**Data provided**
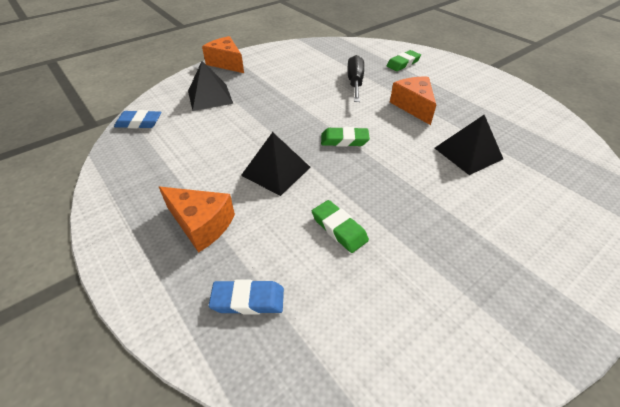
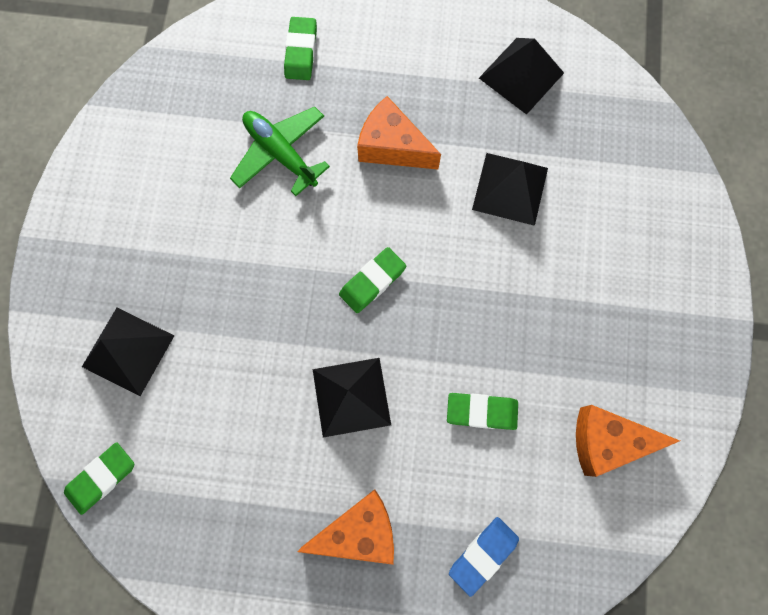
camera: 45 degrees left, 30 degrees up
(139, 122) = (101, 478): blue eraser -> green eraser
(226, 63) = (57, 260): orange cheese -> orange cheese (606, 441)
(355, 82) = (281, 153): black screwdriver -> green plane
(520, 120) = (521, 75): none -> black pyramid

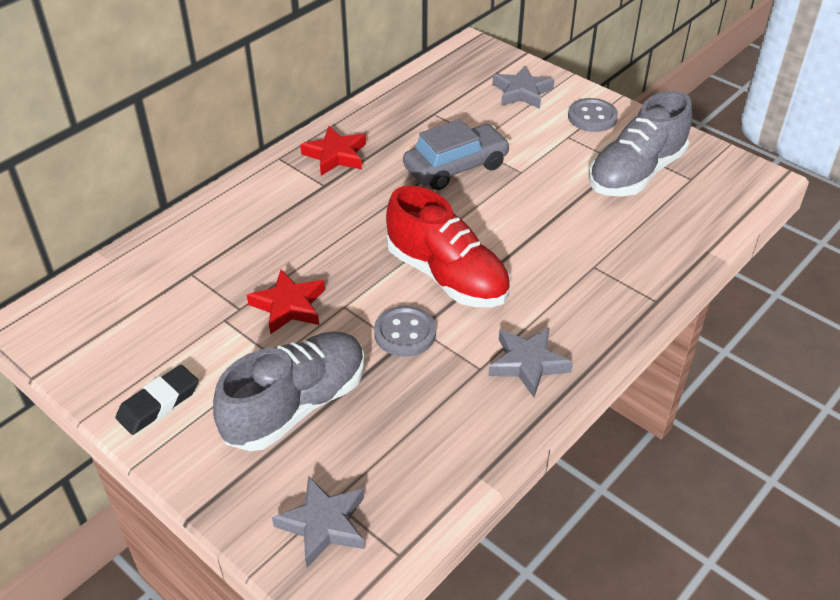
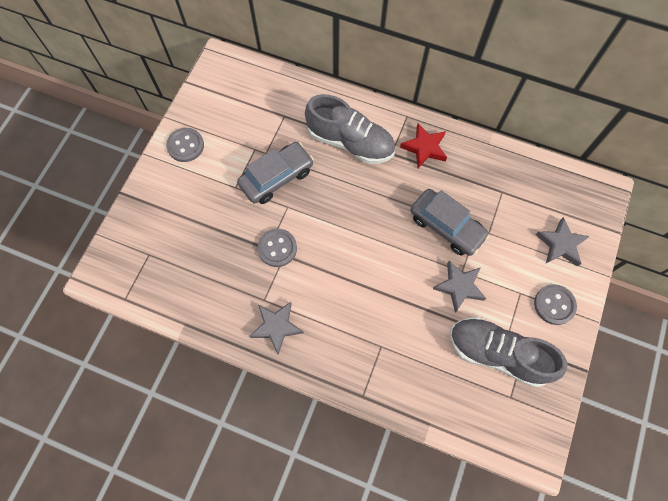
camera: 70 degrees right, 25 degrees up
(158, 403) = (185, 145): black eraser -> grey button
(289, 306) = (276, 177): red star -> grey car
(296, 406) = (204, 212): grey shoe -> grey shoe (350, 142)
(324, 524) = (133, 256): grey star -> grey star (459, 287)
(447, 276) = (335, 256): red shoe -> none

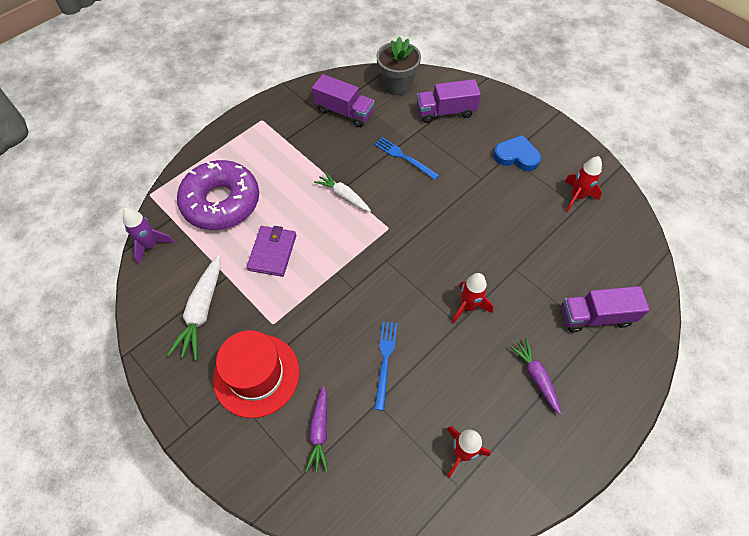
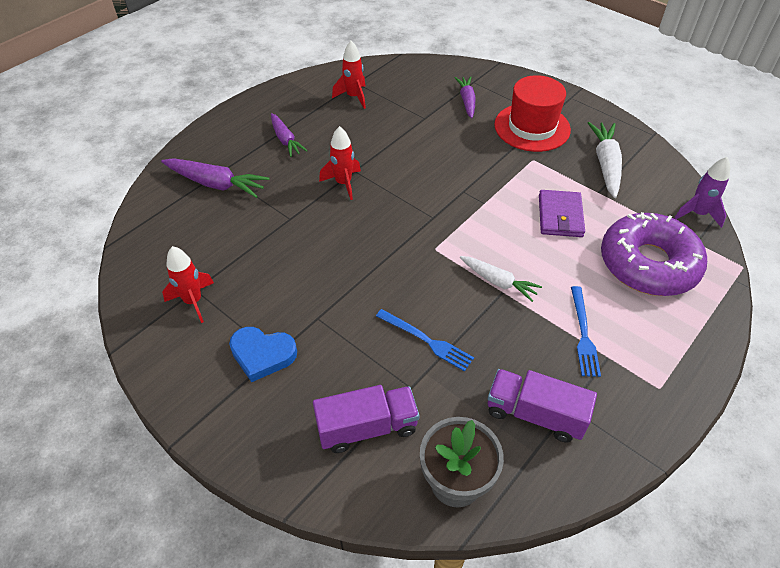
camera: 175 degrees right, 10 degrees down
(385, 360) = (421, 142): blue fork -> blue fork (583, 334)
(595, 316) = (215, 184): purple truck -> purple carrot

==

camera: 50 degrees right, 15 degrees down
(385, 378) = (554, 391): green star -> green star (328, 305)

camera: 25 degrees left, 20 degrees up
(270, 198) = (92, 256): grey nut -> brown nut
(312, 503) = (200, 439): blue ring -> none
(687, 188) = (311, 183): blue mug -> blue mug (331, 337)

---

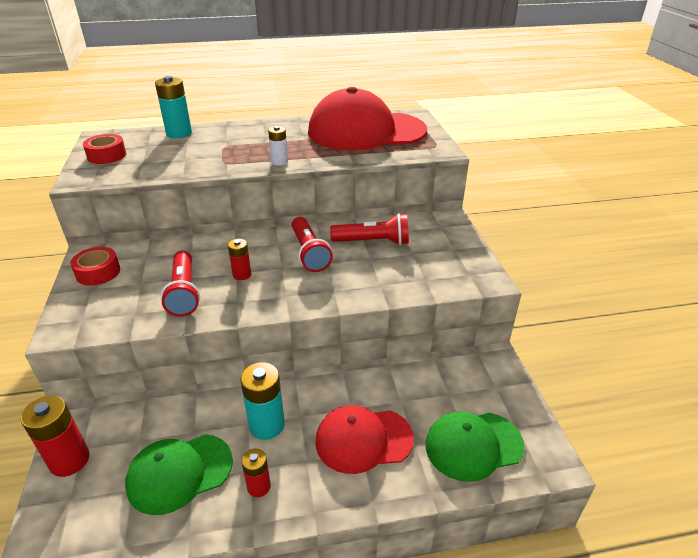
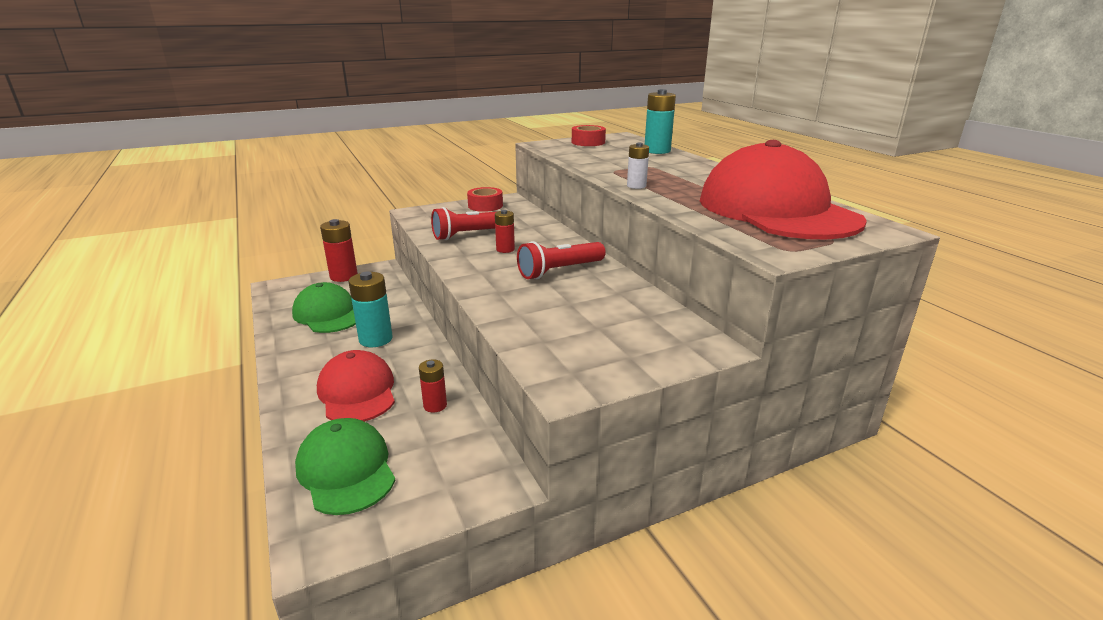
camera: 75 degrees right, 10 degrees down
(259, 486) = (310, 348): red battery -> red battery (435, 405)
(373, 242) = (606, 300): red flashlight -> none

**What the task requires**
Print nothing except the lines above from the one containing "camera: 45 degrees left, 30 degrees up" down to the one containing "(296, 406) = (204, 212): grey", both included, exactly as written and free of pictures.

**Your response**
camera: 45 degrees left, 30 degrees up
(139, 122) = (101, 478): blue eraser -> green eraser
(226, 63) = (57, 260): orange cheese -> orange cheese (606, 441)
(355, 82) = (281, 153): black screwdriver -> green plane
(520, 120) = (521, 75): none -> black pyramid

camera: 70 degrees right, 25 degrees up
(158, 403) = (185, 145): black eraser -> grey button
(289, 306) = (276, 177): red star -> grey car
(296, 406) = (204, 212): grey shoe -> grey shoe (350, 142)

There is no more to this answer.